# WHAT YOU SHOULD DO
Only lines that contain the word "plus" belong in the answer; copy them from the records below.

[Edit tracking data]
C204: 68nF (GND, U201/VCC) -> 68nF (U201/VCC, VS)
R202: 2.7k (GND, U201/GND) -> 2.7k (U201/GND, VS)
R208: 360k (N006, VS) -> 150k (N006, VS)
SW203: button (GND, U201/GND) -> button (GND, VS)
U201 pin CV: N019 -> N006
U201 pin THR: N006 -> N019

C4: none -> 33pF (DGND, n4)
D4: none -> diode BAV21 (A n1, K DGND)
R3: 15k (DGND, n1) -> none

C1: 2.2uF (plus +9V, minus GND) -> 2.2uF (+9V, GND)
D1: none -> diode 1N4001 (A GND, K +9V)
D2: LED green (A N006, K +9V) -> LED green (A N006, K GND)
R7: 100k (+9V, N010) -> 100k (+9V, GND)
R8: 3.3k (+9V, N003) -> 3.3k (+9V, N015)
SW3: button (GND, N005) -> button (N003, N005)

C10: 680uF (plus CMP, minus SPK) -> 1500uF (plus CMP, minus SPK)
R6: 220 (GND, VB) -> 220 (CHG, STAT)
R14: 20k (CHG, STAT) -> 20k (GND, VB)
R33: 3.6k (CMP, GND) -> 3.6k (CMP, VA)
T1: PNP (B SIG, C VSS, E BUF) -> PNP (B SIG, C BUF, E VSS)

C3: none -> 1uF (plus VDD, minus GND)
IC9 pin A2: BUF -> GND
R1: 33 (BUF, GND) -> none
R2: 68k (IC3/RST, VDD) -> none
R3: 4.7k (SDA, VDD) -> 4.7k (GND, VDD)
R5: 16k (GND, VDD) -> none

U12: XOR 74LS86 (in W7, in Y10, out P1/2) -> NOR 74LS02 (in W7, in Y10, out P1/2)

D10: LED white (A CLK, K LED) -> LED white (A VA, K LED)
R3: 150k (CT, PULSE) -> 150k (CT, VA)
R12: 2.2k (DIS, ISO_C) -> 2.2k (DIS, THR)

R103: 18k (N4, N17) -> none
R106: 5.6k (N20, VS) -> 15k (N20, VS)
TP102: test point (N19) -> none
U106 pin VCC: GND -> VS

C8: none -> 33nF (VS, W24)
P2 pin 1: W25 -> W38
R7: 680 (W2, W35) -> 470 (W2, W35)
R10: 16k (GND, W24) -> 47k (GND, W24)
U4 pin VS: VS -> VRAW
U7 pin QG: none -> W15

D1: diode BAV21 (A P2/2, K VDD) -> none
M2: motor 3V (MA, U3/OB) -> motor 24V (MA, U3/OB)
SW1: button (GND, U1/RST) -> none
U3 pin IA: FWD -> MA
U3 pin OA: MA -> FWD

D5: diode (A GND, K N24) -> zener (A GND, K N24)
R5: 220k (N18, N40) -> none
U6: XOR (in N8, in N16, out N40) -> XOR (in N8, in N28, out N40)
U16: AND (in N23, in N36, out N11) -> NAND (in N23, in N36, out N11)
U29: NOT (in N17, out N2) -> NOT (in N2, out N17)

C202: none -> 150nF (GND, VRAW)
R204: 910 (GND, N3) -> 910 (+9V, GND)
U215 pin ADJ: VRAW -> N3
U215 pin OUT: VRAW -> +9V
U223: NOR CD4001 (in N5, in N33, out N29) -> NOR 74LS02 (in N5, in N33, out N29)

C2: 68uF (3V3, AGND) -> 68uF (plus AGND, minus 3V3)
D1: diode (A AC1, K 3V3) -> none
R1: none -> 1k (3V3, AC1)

# OUTPUT
C1: 2.2uF (plus +9V, minus GND) -> 2.2uF (+9V, GND)
C10: 680uF (plus CMP, minus SPK) -> 1500uF (plus CMP, minus SPK)
C3: none -> 1uF (plus VDD, minus GND)
C2: 68uF (3V3, AGND) -> 68uF (plus AGND, minus 3V3)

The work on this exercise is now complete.